:: SUPPLIED MATERIAL ::

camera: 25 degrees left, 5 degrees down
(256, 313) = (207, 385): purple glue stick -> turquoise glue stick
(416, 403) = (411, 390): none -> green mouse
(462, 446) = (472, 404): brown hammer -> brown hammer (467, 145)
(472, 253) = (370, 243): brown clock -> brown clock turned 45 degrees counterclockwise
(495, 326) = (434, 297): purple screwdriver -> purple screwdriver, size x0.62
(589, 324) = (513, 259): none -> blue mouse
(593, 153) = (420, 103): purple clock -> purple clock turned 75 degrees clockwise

:::

EXERCISE PROMPT: Starting with the first line of the records above, give back each line exactly until the line with "(472, 253) = (370, 243): brown" has been given as well.

RESPONSE BOX:
camera: 25 degrees left, 5 degrees down
(256, 313) = (207, 385): purple glue stick -> turquoise glue stick
(416, 403) = (411, 390): none -> green mouse
(462, 446) = (472, 404): brown hammer -> brown hammer (467, 145)
(472, 253) = (370, 243): brown clock -> brown clock turned 45 degrees counterclockwise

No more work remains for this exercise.